BEGIN MATERIALS PROVIDED
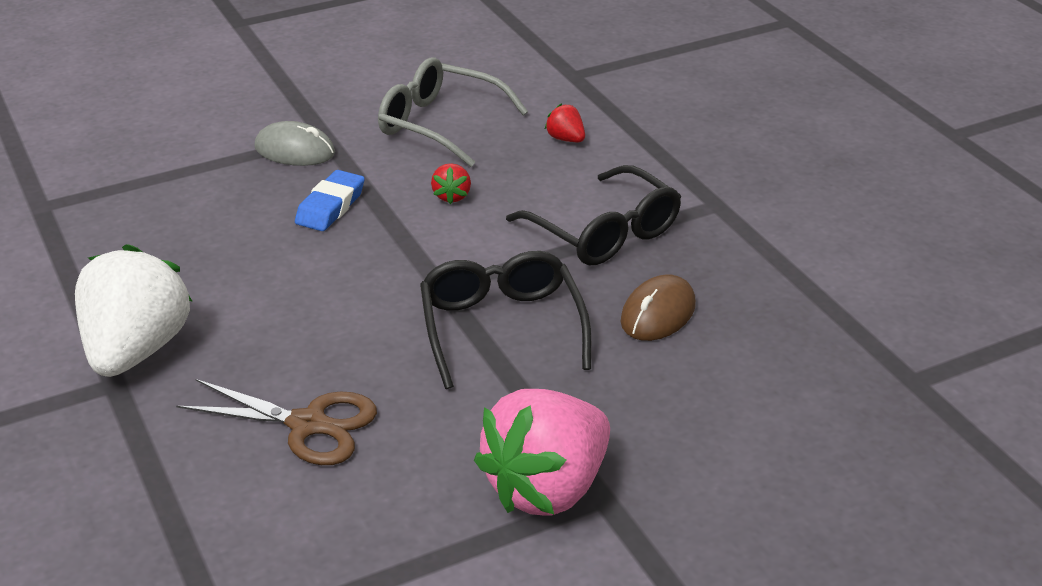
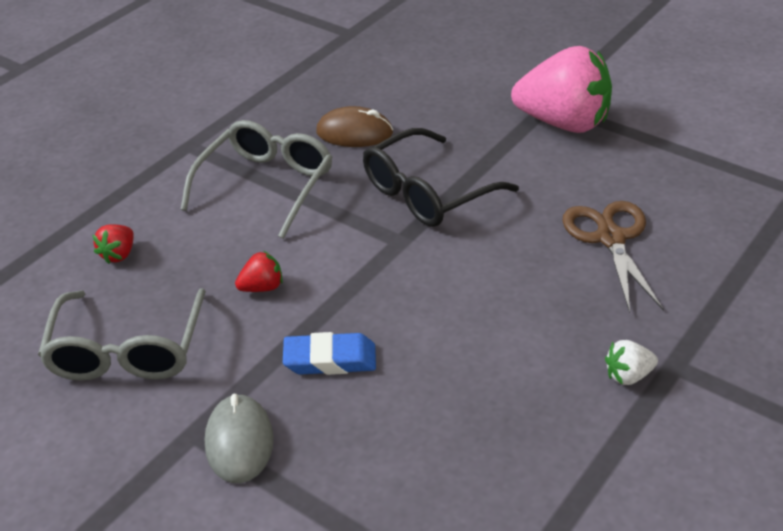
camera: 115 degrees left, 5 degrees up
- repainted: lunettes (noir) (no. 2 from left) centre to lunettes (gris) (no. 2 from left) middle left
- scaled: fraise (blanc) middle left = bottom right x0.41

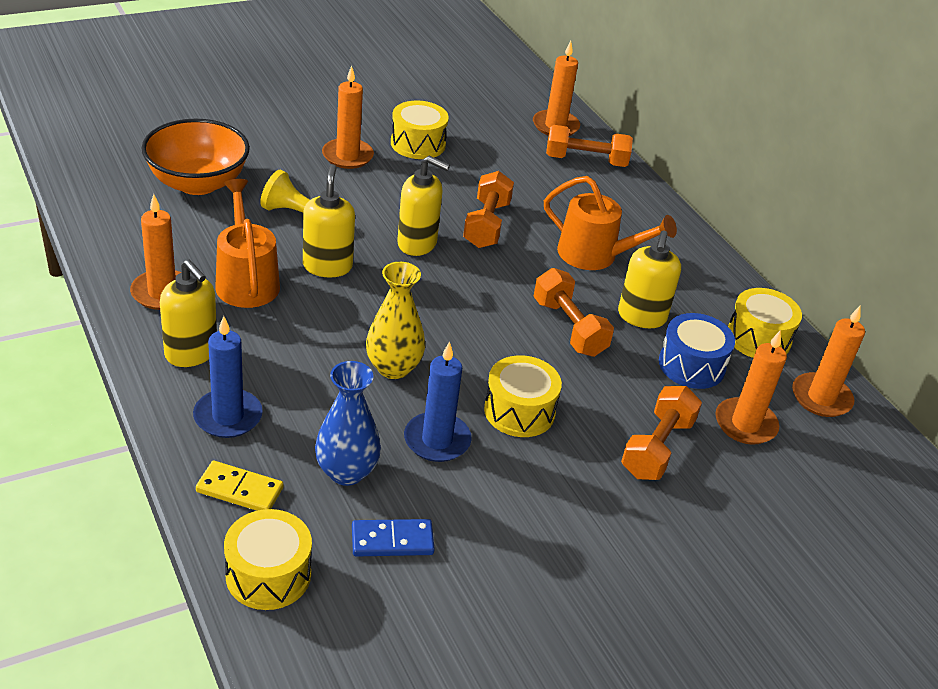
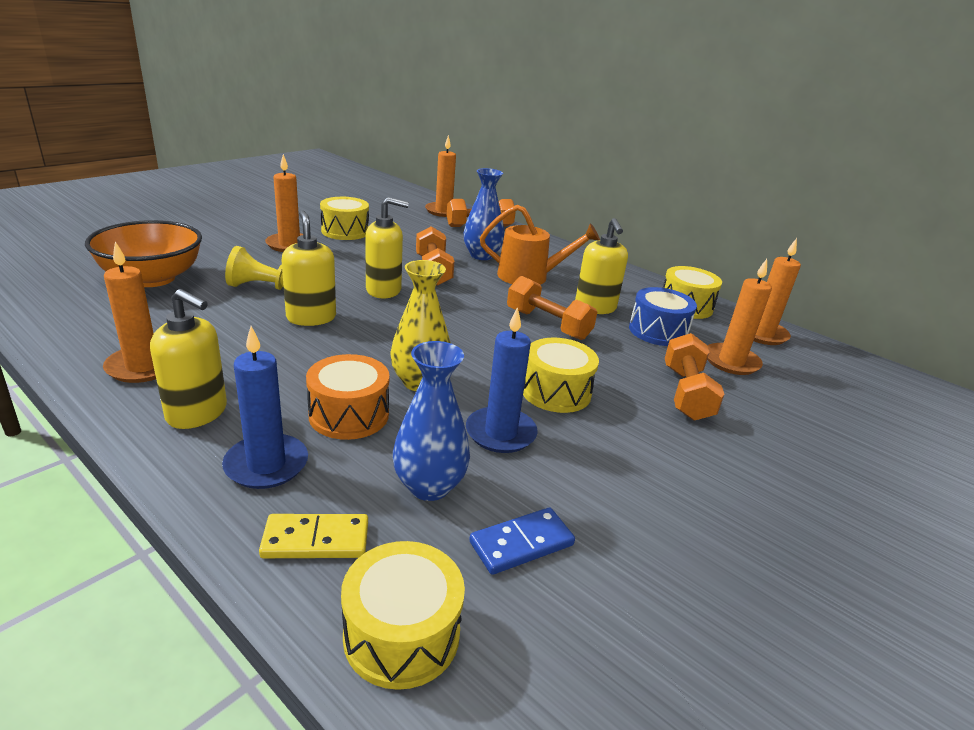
camera: 20 degrees left, 10 degrees down
- gone: arrosoir (orange) (no. 1 from left) middle left
- new: vase (bleu) (no. 2 from left) top centre
- new: tambour (orange) centre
END MATERIALS PROVIDED
REQUIRED WORK ::
Keep every word of the data as it is when you write it out, but drop the pictures.

RESPONSE TO THIS TASK ::
camera: 115 degrees left, 5 degrees up
- repainted: lunettes (noir) (no. 2 from left) centre to lunettes (gris) (no. 2 from left) middle left
- scaled: fraise (blanc) middle left = bottom right x0.41

camera: 20 degrees left, 10 degrees down
- gone: arrosoir (orange) (no. 1 from left) middle left
- new: vase (bleu) (no. 2 from left) top centre
- new: tambour (orange) centre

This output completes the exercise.